WHAT YOU HAVE TO DO - What is expected is a word-for-word copy of all the entries.

(Coordinate-based change listings)
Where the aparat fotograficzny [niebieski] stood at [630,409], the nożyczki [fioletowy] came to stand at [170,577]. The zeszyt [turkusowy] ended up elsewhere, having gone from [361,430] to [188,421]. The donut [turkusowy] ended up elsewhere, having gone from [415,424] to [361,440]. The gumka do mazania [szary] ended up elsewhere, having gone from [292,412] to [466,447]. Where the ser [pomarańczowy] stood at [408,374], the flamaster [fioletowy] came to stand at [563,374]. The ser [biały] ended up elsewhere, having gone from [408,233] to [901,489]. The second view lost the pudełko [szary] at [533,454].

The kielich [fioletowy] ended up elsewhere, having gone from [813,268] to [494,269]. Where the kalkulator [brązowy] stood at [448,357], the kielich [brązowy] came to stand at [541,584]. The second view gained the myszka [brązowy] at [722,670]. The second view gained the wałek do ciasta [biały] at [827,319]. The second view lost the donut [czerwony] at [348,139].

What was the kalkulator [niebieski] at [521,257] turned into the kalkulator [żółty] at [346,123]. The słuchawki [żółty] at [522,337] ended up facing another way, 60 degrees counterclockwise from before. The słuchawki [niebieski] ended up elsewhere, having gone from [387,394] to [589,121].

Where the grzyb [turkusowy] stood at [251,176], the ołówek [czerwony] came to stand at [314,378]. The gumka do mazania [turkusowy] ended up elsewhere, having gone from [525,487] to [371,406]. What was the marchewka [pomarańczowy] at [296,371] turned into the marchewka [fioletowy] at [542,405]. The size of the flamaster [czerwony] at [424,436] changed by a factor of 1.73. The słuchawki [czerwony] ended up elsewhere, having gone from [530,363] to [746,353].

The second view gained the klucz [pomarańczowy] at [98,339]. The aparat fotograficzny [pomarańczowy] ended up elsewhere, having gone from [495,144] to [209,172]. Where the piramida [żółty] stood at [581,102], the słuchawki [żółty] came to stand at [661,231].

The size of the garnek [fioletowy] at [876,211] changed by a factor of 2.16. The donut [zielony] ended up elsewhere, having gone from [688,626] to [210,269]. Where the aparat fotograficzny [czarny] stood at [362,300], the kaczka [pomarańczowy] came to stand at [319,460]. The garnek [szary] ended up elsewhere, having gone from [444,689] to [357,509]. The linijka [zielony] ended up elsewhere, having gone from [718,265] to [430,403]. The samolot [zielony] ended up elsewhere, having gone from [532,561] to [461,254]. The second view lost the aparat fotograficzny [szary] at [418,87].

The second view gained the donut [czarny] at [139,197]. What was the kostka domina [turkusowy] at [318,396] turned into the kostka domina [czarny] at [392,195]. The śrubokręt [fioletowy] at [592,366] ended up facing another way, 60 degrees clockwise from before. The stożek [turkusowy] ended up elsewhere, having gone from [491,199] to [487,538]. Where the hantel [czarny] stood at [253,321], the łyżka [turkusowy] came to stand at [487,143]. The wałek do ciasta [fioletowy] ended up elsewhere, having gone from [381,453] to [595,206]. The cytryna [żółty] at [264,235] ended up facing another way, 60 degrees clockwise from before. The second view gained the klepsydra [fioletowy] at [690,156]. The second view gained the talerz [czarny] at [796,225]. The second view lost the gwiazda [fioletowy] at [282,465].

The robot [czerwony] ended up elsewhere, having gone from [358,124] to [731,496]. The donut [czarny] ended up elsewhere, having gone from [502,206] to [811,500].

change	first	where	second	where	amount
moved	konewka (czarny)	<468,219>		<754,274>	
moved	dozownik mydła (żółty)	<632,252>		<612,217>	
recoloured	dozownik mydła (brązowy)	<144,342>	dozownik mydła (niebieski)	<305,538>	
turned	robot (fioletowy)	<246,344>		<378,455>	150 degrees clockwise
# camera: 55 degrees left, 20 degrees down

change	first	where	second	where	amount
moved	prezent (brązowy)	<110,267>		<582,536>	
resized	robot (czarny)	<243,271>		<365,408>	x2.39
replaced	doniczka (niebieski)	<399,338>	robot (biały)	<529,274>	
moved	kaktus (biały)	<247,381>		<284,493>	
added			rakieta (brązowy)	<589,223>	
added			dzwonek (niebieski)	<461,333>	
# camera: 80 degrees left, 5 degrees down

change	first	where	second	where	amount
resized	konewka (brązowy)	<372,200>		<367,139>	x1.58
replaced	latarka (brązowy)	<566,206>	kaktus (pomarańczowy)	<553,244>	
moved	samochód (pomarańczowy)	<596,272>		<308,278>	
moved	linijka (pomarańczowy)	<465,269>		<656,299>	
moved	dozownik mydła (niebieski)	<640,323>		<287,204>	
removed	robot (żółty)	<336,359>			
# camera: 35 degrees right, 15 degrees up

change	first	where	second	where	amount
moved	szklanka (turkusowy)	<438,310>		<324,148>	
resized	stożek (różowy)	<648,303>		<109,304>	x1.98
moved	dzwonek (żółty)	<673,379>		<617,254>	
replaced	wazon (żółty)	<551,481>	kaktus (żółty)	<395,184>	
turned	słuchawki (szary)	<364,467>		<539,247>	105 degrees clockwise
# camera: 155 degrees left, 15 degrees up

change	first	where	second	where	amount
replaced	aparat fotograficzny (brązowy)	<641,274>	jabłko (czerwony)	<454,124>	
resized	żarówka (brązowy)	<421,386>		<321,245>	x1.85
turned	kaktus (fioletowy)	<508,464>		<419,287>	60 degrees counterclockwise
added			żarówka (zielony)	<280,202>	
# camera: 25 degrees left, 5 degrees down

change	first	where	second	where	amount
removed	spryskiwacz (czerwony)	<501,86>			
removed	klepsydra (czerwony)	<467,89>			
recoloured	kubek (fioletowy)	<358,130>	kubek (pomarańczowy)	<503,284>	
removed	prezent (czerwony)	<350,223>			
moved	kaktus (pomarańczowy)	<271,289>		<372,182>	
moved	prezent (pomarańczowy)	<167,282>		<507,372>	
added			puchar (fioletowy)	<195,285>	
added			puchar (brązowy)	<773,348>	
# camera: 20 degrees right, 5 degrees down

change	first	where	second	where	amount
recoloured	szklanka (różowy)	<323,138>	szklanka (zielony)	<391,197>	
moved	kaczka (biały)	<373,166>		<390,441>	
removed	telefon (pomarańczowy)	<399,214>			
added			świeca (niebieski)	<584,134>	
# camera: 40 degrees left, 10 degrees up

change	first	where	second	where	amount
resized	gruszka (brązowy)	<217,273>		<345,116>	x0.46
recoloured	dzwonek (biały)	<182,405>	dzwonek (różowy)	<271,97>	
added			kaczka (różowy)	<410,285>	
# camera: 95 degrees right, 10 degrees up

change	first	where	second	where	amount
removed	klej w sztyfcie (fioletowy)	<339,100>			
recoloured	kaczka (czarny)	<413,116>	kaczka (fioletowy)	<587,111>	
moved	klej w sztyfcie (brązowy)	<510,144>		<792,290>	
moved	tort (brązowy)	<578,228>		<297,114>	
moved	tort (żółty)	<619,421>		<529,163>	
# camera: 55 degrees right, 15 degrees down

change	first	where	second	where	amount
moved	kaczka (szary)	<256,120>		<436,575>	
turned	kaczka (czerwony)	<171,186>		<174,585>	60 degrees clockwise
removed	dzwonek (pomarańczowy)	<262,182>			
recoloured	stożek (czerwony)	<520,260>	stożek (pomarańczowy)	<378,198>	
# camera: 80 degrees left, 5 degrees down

EXERCISE OUTPUT -
Where the aparat fotograficzny [niebieski] stood at [630,409], the nożyczki [fioletowy] came to stand at [170,577]. The zeszyt [turkusowy] ended up elsewhere, having gone from [361,430] to [188,421]. The donut [turkusowy] ended up elsewhere, having gone from [415,424] to [361,440]. The gumka do mazania [szary] ended up elsewhere, having gone from [292,412] to [466,447]. Where the ser [pomarańczowy] stood at [408,374], the flamaster [fioletowy] came to stand at [563,374]. The ser [biały] ended up elsewhere, having gone from [408,233] to [901,489]. The second view lost the pudełko [szary] at [533,454].

The kielich [fioletowy] ended up elsewhere, having gone from [813,268] to [494,269]. Where the kalkulator [brązowy] stood at [448,357], the kielich [brązowy] came to stand at [541,584]. The second view gained the myszka [brązowy] at [722,670]. The second view gained the wałek do ciasta [biały] at [827,319]. The second view lost the donut [czerwony] at [348,139].

What was the kalkulator [niebieski] at [521,257] turned into the kalkulator [żółty] at [346,123]. The słuchawki [żółty] at [522,337] ended up facing another way, 60 degrees counterclockwise from before. The słuchawki [niebieski] ended up elsewhere, having gone from [387,394] to [589,121].

Where the grzyb [turkusowy] stood at [251,176], the ołówek [czerwony] came to stand at [314,378]. The gumka do mazania [turkusowy] ended up elsewhere, having gone from [525,487] to [371,406]. What was the marchewka [pomarańczowy] at [296,371] turned into the marchewka [fioletowy] at [542,405]. The size of the flamaster [czerwony] at [424,436] changed by a factor of 1.73. The słuchawki [czerwony] ended up elsewhere, having gone from [530,363] to [746,353].

The second view gained the klucz [pomarańczowy] at [98,339]. The aparat fotograficzny [pomarańczowy] ended up elsewhere, having gone from [495,144] to [209,172]. Where the piramida [żółty] stood at [581,102], the słuchawki [żółty] came to stand at [661,231].

The size of the garnek [fioletowy] at [876,211] changed by a factor of 2.16. The donut [zielony] ended up elsewhere, having gone from [688,626] to [210,269]. Where the aparat fotograficzny [czarny] stood at [362,300], the kaczka [pomarańczowy] came to stand at [319,460]. The garnek [szary] ended up elsewhere, having gone from [444,689] to [357,509]. The linijka [zielony] ended up elsewhere, having gone from [718,265] to [430,403]. The samolot [zielony] ended up elsewhere, having gone from [532,561] to [461,254]. The second view lost the aparat fotograficzny [szary] at [418,87].

The second view gained the donut [czarny] at [139,197]. What was the kostka domina [turkusowy] at [318,396] turned into the kostka domina [czarny] at [392,195]. The śrubokręt [fioletowy] at [592,366] ended up facing another way, 60 degrees clockwise from before. The stożek [turkusowy] ended up elsewhere, having gone from [491,199] to [487,538]. Where the hantel [czarny] stood at [253,321], the łyżka [turkusowy] came to stand at [487,143]. The wałek do ciasta [fioletowy] ended up elsewhere, having gone from [381,453] to [595,206]. The cytryna [żółty] at [264,235] ended up facing another way, 60 degrees clockwise from before. The second view gained the klepsydra [fioletowy] at [690,156]. The second view gained the talerz [czarny] at [796,225]. The second view lost the gwiazda [fioletowy] at [282,465].

The robot [czerwony] ended up elsewhere, having gone from [358,124] to [731,496]. The donut [czarny] ended up elsewhere, having gone from [502,206] to [811,500].

change	first	where	second	where	amount
moved	konewka (czarny)	<468,219>		<754,274>	
moved	dozownik mydła (żółty)	<632,252>		<612,217>	
recoloured	dozownik mydła (brązowy)	<144,342>	dozownik mydła (niebieski)	<305,538>	
turned	robot (fioletowy)	<246,344>		<378,455>	150 degrees clockwise
# camera: 55 degrees left, 20 degrees down

change	first	where	second	where	amount
moved	prezent (brązowy)	<110,267>		<582,536>	
resized	robot (czarny)	<243,271>		<365,408>	x2.39
replaced	doniczka (niebieski)	<399,338>	robot (biały)	<529,274>	
moved	kaktus (biały)	<247,381>		<284,493>	
added			rakieta (brązowy)	<589,223>	
added			dzwonek (niebieski)	<461,333>	
# camera: 80 degrees left, 5 degrees down

change	first	where	second	where	amount
resized	konewka (brązowy)	<372,200>		<367,139>	x1.58
replaced	latarka (brązowy)	<566,206>	kaktus (pomarańczowy)	<553,244>	
moved	samochód (pomarańczowy)	<596,272>		<308,278>	
moved	linijka (pomarańczowy)	<465,269>		<656,299>	
moved	dozownik mydła (niebieski)	<640,323>		<287,204>	
removed	robot (żółty)	<336,359>			
# camera: 35 degrees right, 15 degrees up

change	first	where	second	where	amount
moved	szklanka (turkusowy)	<438,310>		<324,148>	
resized	stożek (różowy)	<648,303>		<109,304>	x1.98
moved	dzwonek (żółty)	<673,379>		<617,254>	
replaced	wazon (żółty)	<551,481>	kaktus (żółty)	<395,184>	
turned	słuchawki (szary)	<364,467>		<539,247>	105 degrees clockwise
# camera: 155 degrees left, 15 degrees up

change	first	where	second	where	amount
replaced	aparat fotograficzny (brązowy)	<641,274>	jabłko (czerwony)	<454,124>	
resized	żarówka (brązowy)	<421,386>		<321,245>	x1.85
turned	kaktus (fioletowy)	<508,464>		<419,287>	60 degrees counterclockwise
added			żarówka (zielony)	<280,202>	
# camera: 25 degrees left, 5 degrees down

change	first	where	second	where	amount
removed	spryskiwacz (czerwony)	<501,86>			
removed	klepsydra (czerwony)	<467,89>			
recoloured	kubek (fioletowy)	<358,130>	kubek (pomarańczowy)	<503,284>	
removed	prezent (czerwony)	<350,223>			
moved	kaktus (pomarańczowy)	<271,289>		<372,182>	
moved	prezent (pomarańczowy)	<167,282>		<507,372>	
added			puchar (fioletowy)	<195,285>	
added			puchar (brązowy)	<773,348>	
# camera: 20 degrees right, 5 degrees down

change	first	where	second	where	amount
recoloured	szklanka (różowy)	<323,138>	szklanka (zielony)	<391,197>	
moved	kaczka (biały)	<373,166>		<390,441>	
removed	telefon (pomarańczowy)	<399,214>			
added			świeca (niebieski)	<584,134>	
# camera: 40 degrees left, 10 degrees up

change	first	where	second	where	amount
resized	gruszka (brązowy)	<217,273>		<345,116>	x0.46
recoloured	dzwonek (biały)	<182,405>	dzwonek (różowy)	<271,97>	
added			kaczka (różowy)	<410,285>	
# camera: 95 degrees right, 10 degrees up

change	first	where	second	where	amount
removed	klej w sztyfcie (fioletowy)	<339,100>			
recoloured	kaczka (czarny)	<413,116>	kaczka (fioletowy)	<587,111>	
moved	klej w sztyfcie (brązowy)	<510,144>		<792,290>	
moved	tort (brązowy)	<578,228>		<297,114>	
moved	tort (żółty)	<619,421>		<529,163>	
# camera: 55 degrees right, 15 degrees down

change	first	where	second	where	amount
moved	kaczka (szary)	<256,120>		<436,575>	
turned	kaczka (czerwony)	<171,186>		<174,585>	60 degrees clockwise
removed	dzwonek (pomarańczowy)	<262,182>			
recoloured	stożek (czerwony)	<520,260>	stożek (pomarańczowy)	<378,198>	
# camera: 80 degrees left, 5 degrees down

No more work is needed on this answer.